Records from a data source
--- --- ---

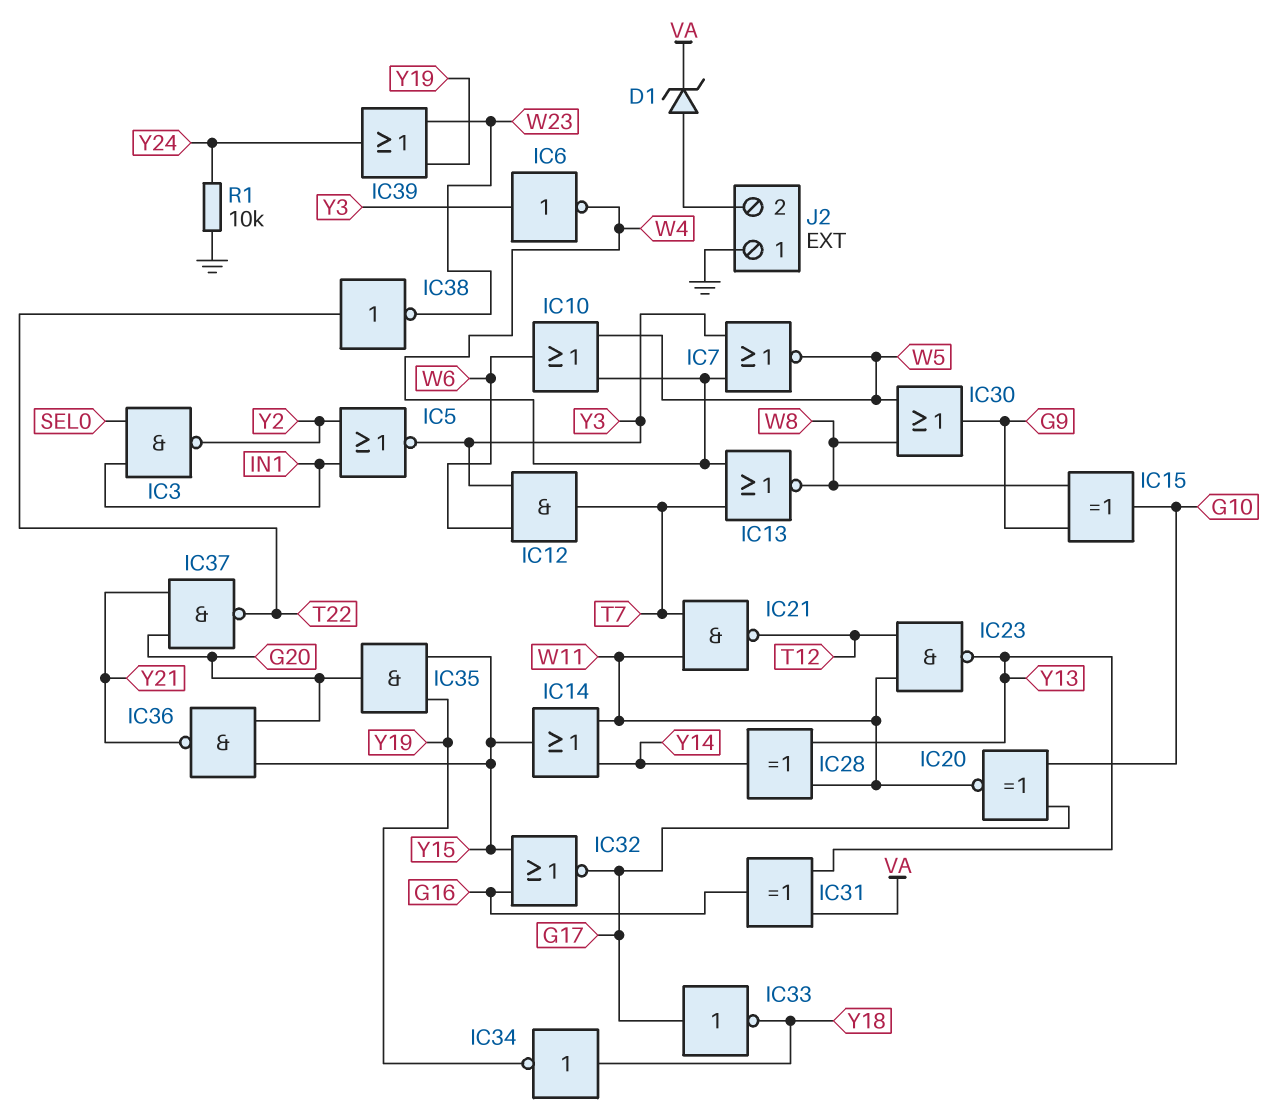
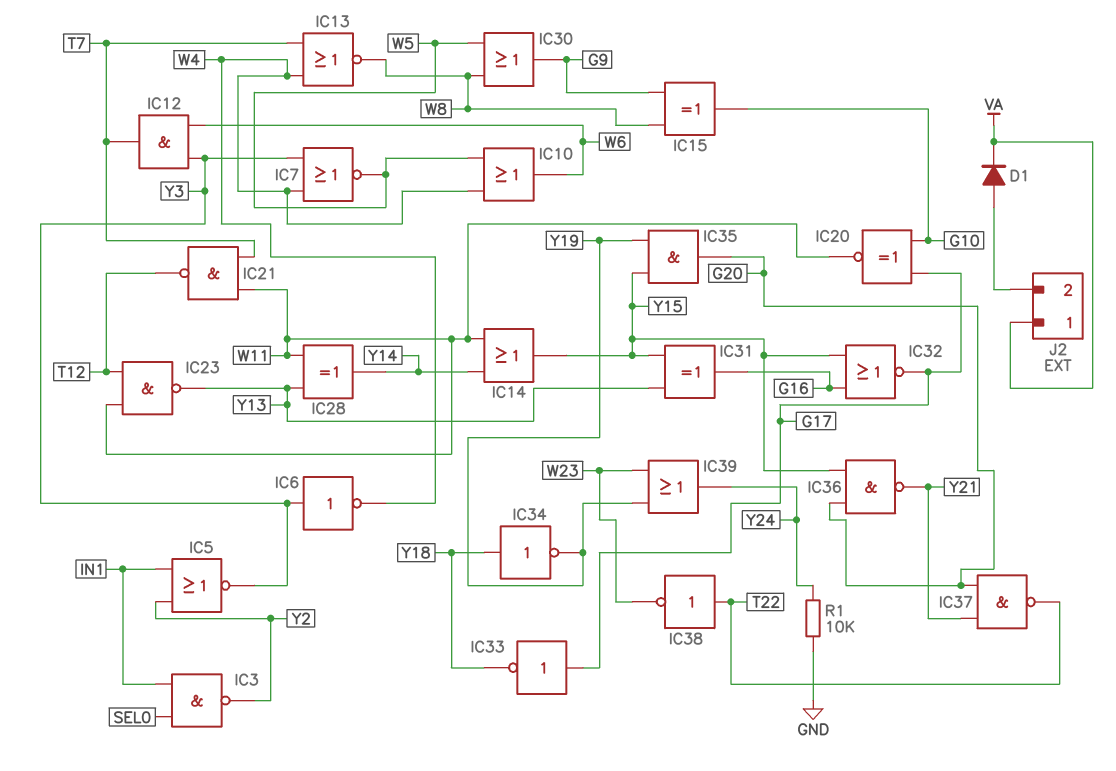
D1: zener (A J2/2, K VA) -> diode (A J2/2, K VA)
IC31: XOR (in VA, in Y13, out G16) -> XOR (in Y13, in Y15, out G16)
J2 pin 1: GND -> VA

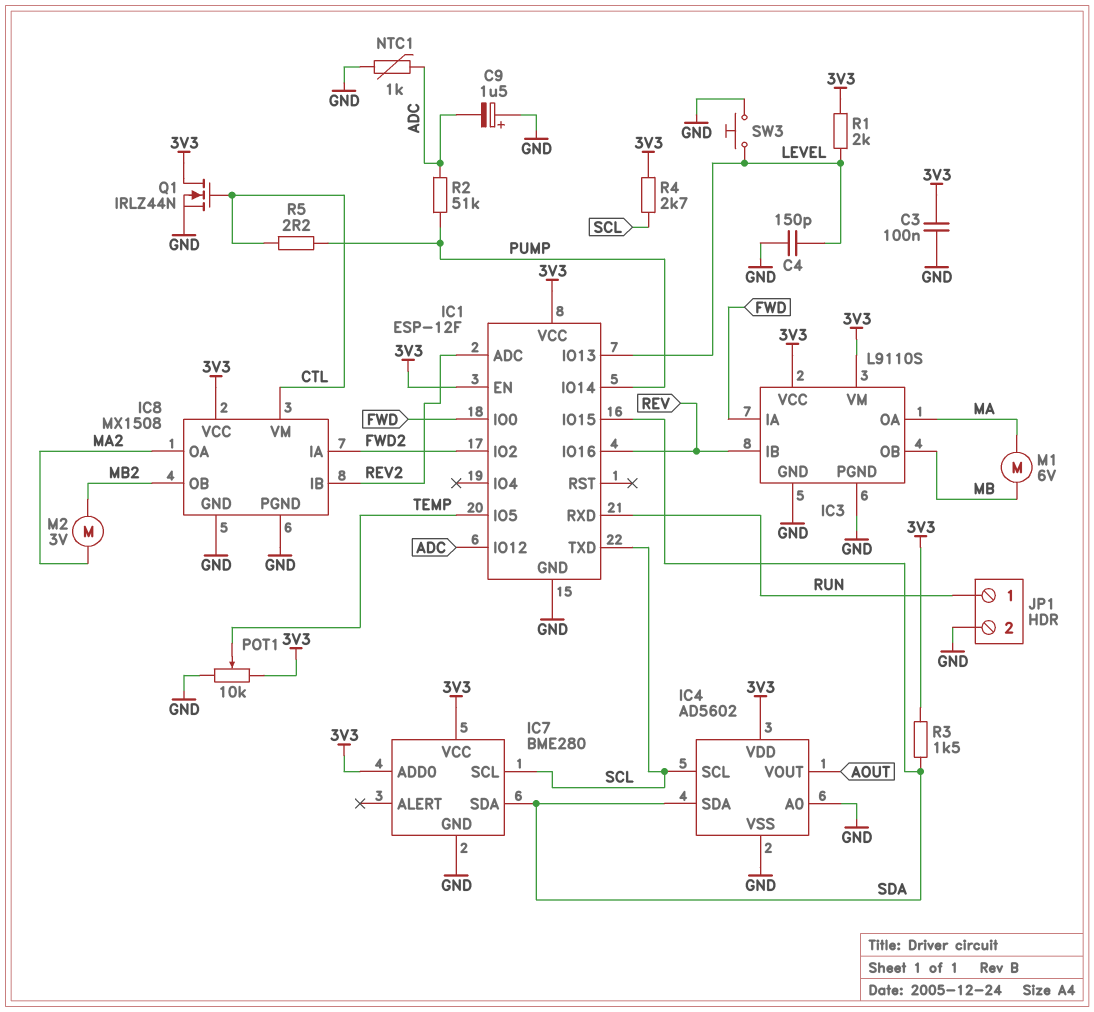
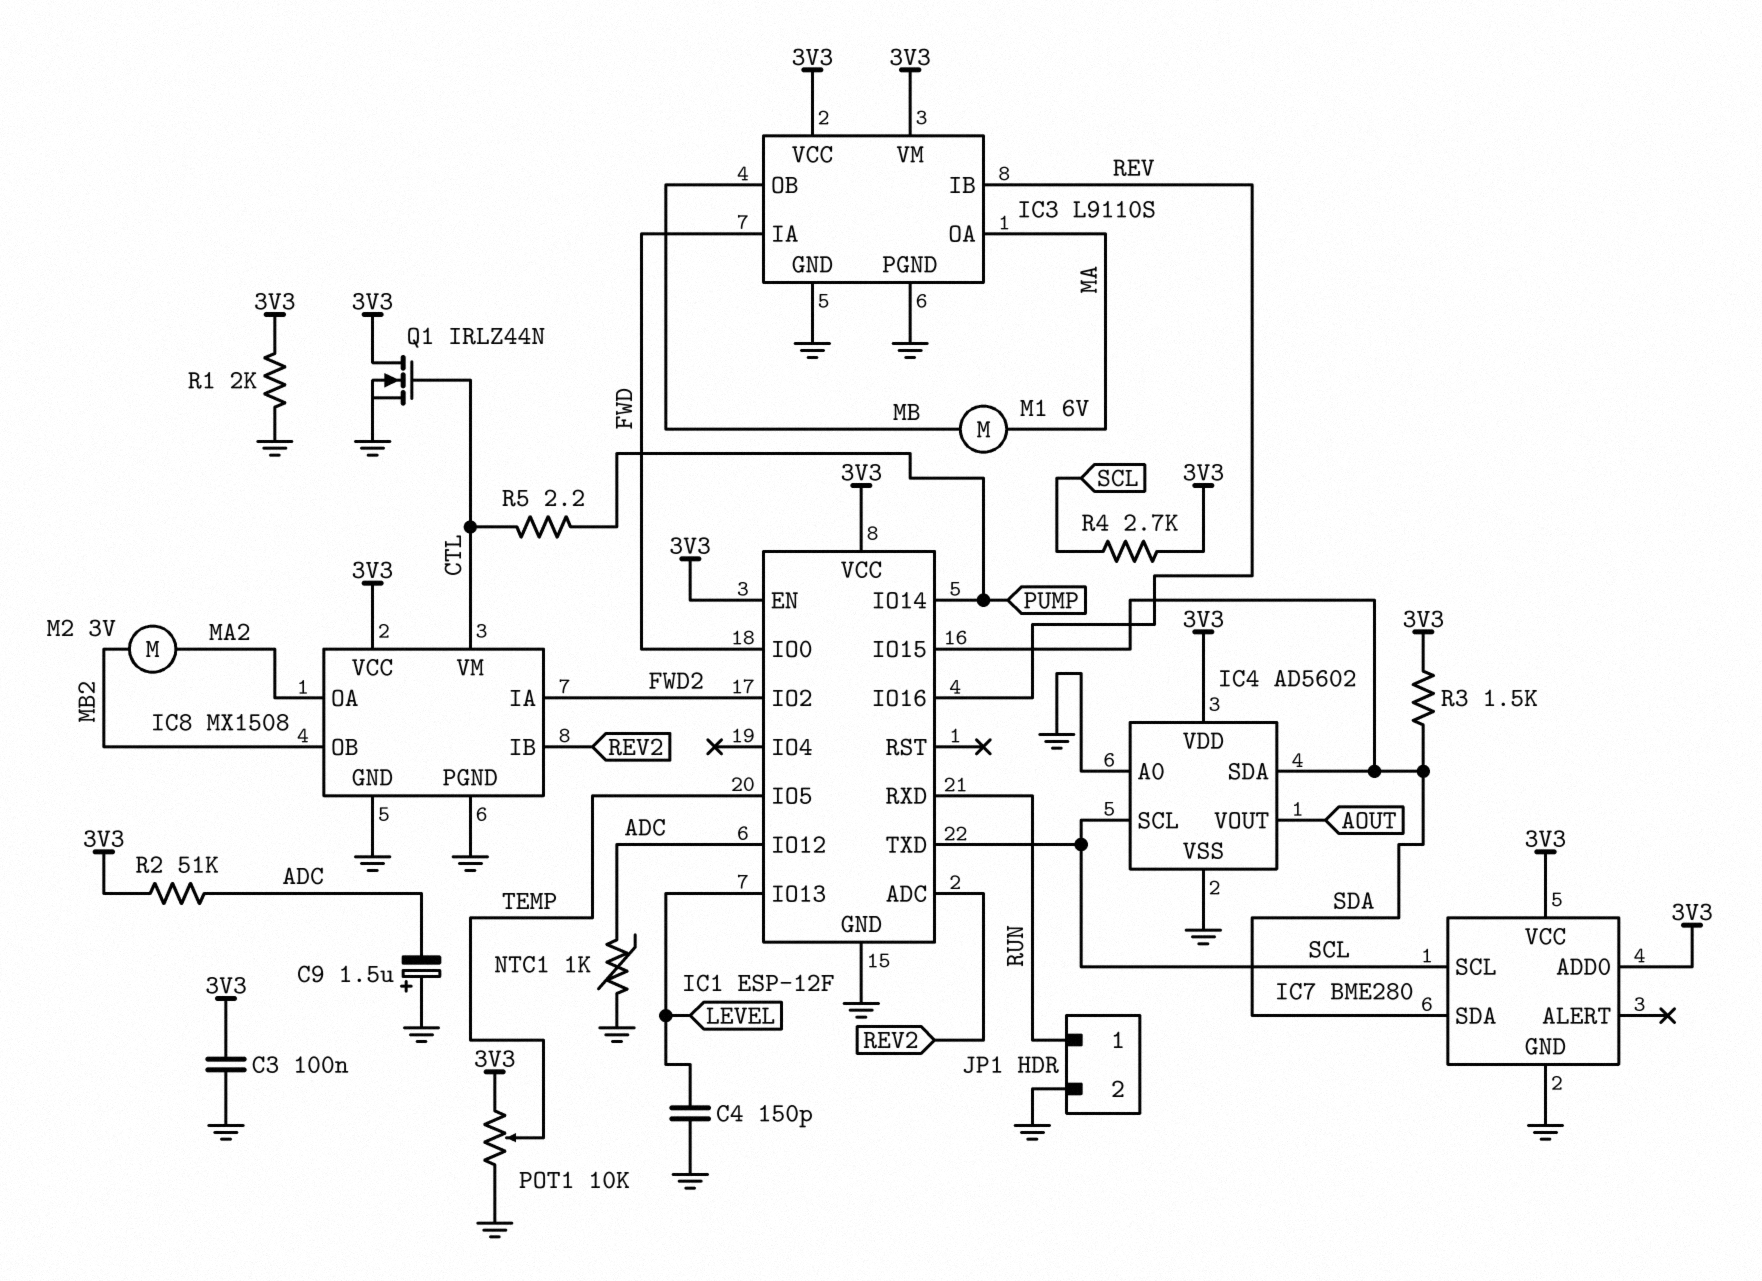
R1: 2k (3V3, LEVEL) -> 2k (3V3, GND)
R2: 51k (ADC, PUMP) -> 51k (3V3, ADC)
SW3: button (GND, LEVEL) -> none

--- --- ---

AIM OF THE EXERCISE
Only lines containing the word "LEVEL" matter here: count them in the entries and give the number, nothing else.

SOLUTION FOR THIS PROBLEM
2